» **Stored data**
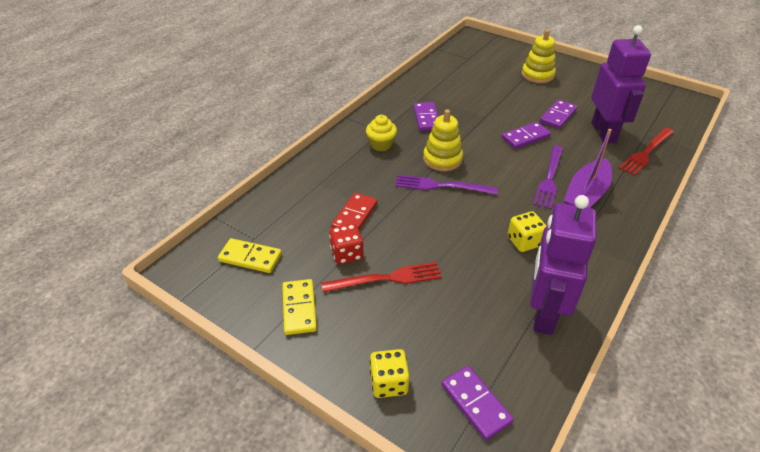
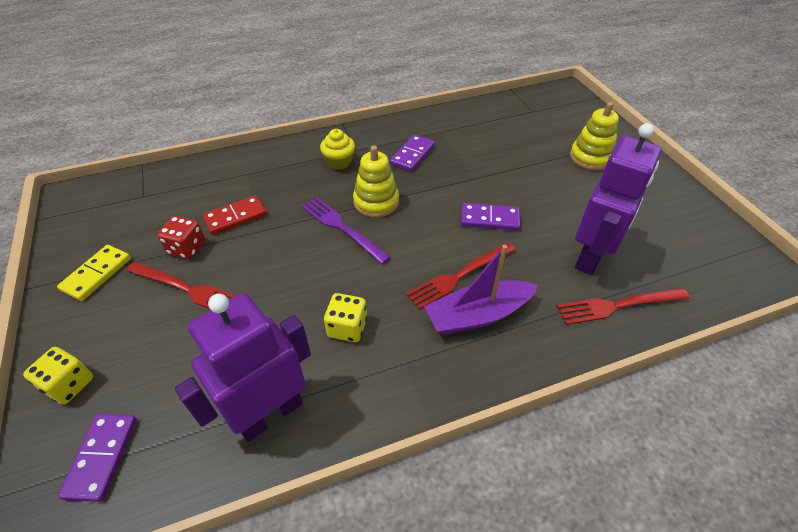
camera: 35 degrees right, 5 degrees up
(250, 258) = (120, 211): yellow domino -> none
(549, 179) = (459, 276): purple fork -> red fork
(558, 116) = (557, 212): purple domino -> none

» **Task prompt**
Return each line above word for word. Skip the pictures.

» **Output for this task**
camera: 35 degrees right, 5 degrees up
(250, 258) = (120, 211): yellow domino -> none
(549, 179) = (459, 276): purple fork -> red fork
(558, 116) = (557, 212): purple domino -> none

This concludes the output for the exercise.